▶ Exercise objective:
Without changing a single word, write out every entry.

▶ Data:
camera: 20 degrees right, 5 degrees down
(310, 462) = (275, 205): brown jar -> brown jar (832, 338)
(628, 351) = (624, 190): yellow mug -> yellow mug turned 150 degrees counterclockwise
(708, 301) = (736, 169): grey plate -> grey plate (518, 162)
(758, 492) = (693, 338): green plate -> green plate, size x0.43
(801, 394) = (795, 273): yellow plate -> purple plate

▶ Result for this exercise:
camera: 20 degrees right, 5 degrees down
(310, 462) = (275, 205): brown jar -> brown jar (832, 338)
(628, 351) = (624, 190): yellow mug -> yellow mug turned 150 degrees counterclockwise
(708, 301) = (736, 169): grey plate -> grey plate (518, 162)
(758, 492) = (693, 338): green plate -> green plate, size x0.43
(801, 394) = (795, 273): yellow plate -> purple plate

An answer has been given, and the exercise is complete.